— Begin Records supplied —

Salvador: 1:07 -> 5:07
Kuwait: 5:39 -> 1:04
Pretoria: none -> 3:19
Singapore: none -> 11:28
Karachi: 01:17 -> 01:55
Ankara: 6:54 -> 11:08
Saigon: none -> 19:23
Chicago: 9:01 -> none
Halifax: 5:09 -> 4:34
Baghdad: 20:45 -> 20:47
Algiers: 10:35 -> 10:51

— End Records supplied —
— Begin Records supplied —

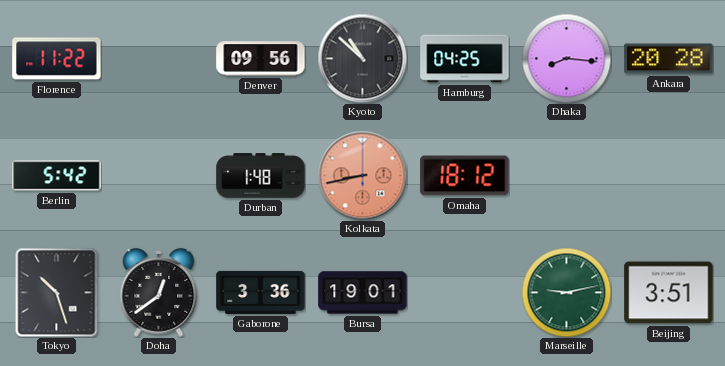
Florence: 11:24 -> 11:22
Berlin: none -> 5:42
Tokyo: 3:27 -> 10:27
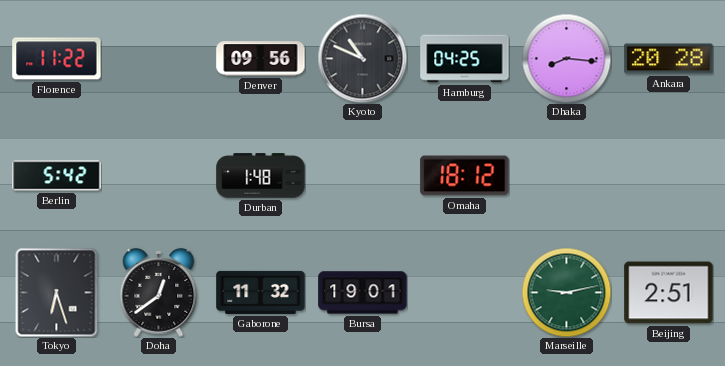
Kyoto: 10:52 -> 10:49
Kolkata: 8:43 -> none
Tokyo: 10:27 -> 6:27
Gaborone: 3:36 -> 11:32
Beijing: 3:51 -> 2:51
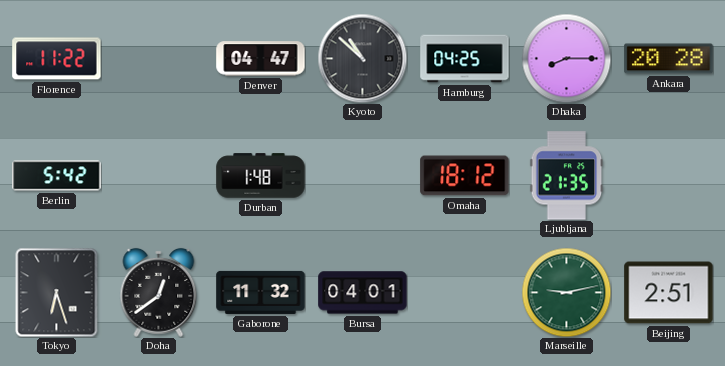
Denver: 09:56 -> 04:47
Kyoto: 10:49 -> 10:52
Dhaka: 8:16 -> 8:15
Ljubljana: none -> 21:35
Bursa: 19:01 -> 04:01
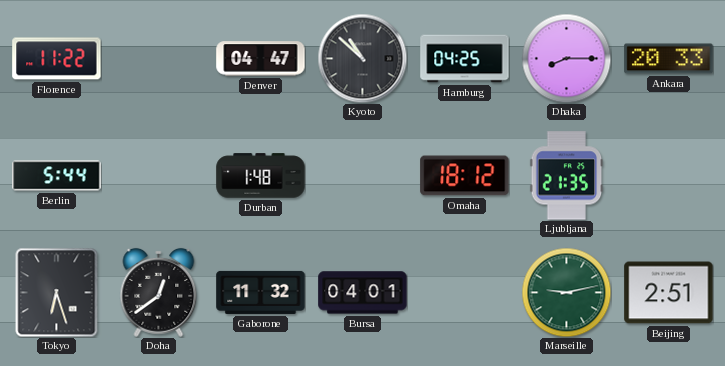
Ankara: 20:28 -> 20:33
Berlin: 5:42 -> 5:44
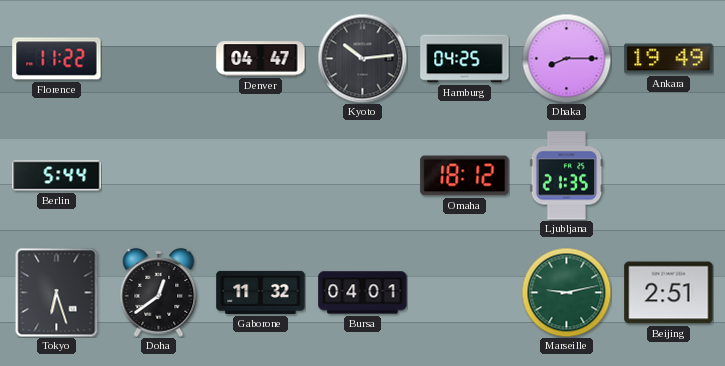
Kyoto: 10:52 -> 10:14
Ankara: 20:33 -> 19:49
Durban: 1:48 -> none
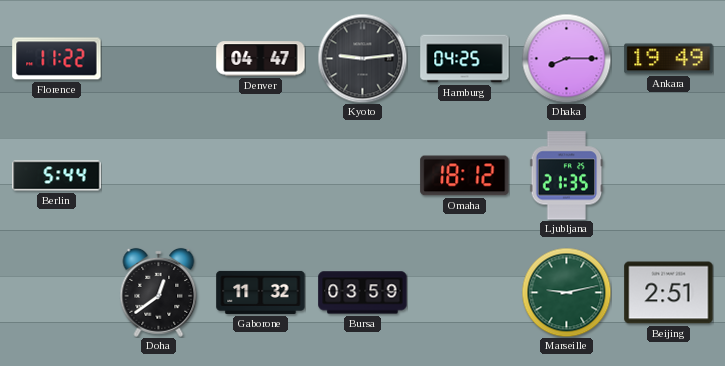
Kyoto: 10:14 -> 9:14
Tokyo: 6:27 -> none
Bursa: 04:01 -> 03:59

— End Records supplied —

- _Your goal_
Can you print the listing word for word, starting at the line containing "Ankara: 20:28 -> 20:33" and ending at the line containing "Bursa: 04:01 -> 03:59", with both of those lines included? Leave the picture lines out.

- _Finished task_
Ankara: 20:28 -> 20:33
Berlin: 5:42 -> 5:44
Kyoto: 10:52 -> 10:14
Ankara: 20:33 -> 19:49
Durban: 1:48 -> none
Kyoto: 10:14 -> 9:14
Tokyo: 6:27 -> none
Bursa: 04:01 -> 03:59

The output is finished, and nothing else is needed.